::: Raw data :::
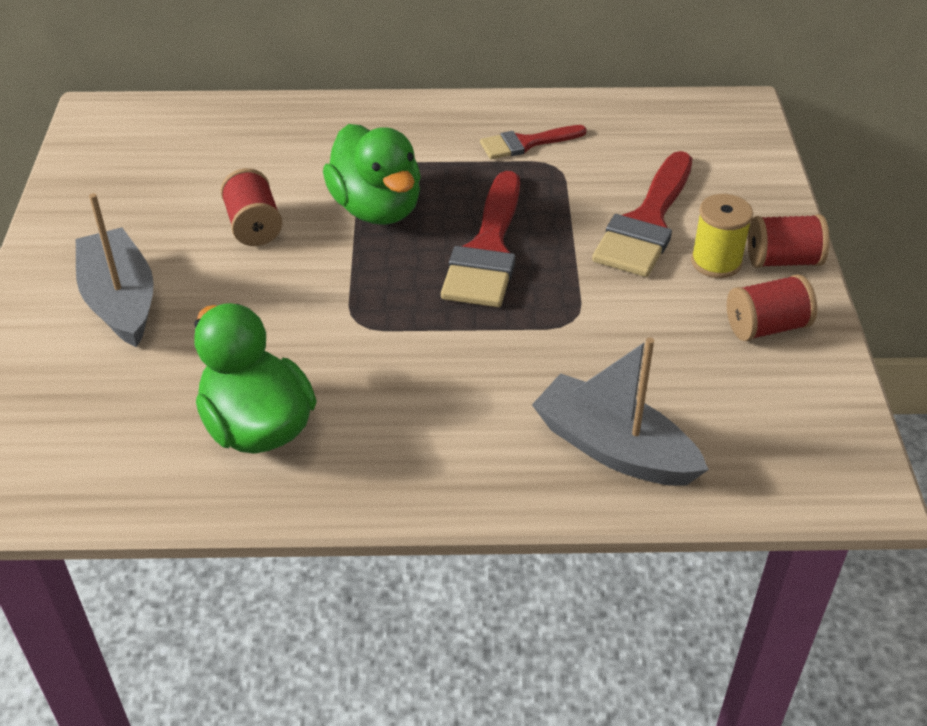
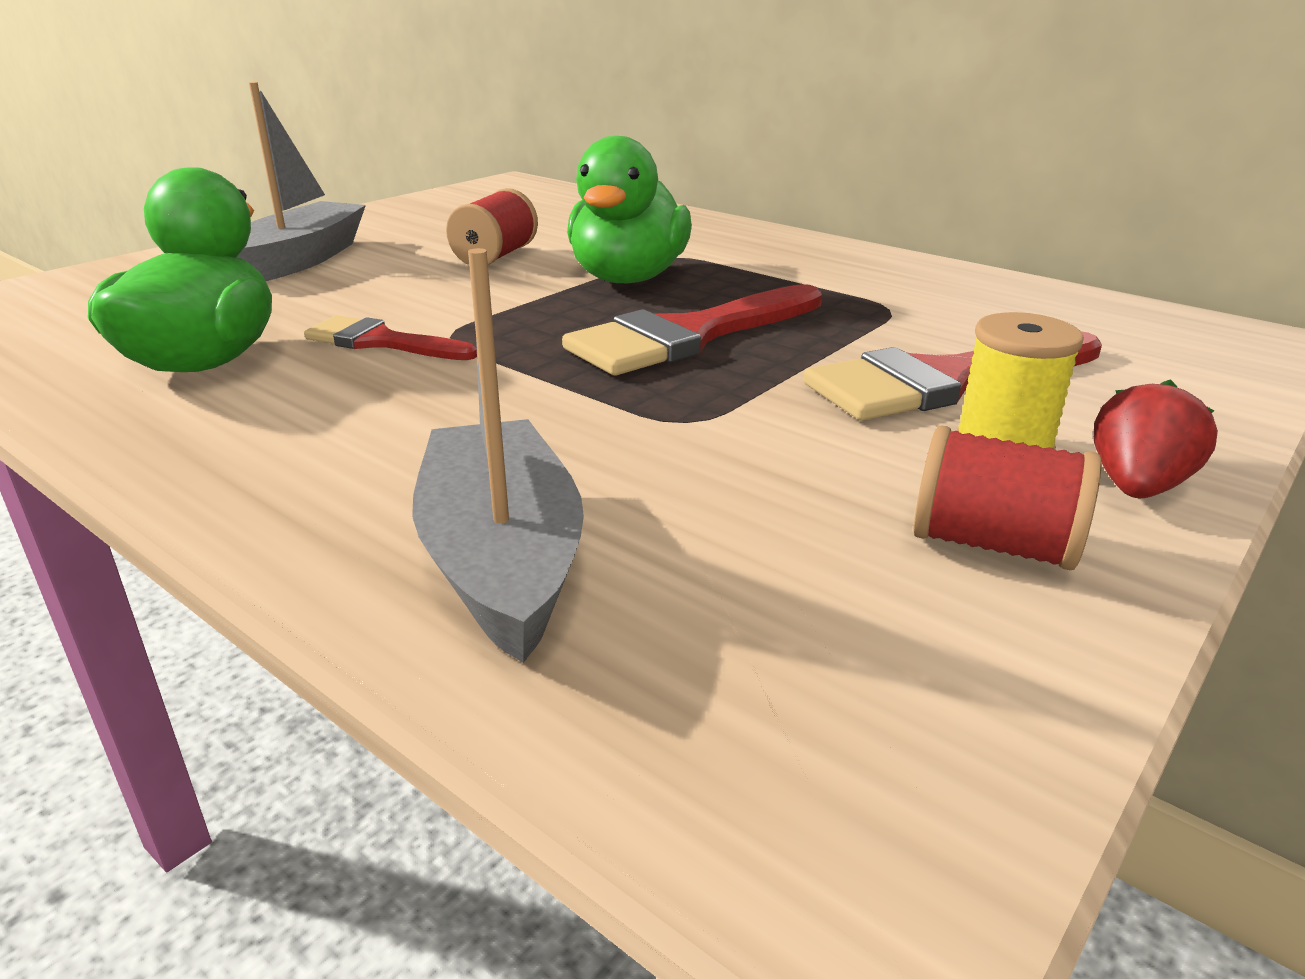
camera: 40 degrees right, 15 degrees down
(526, 143) = (880, 286): red brush -> red brush (381, 342)
(782, 260) = (1136, 487): red spool -> red strawberry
:::
What is expected:
Retype the full listing above precisely. Exclude each picture you find in it.

Answer box:
camera: 40 degrees right, 15 degrees down
(526, 143) = (880, 286): red brush -> red brush (381, 342)
(782, 260) = (1136, 487): red spool -> red strawberry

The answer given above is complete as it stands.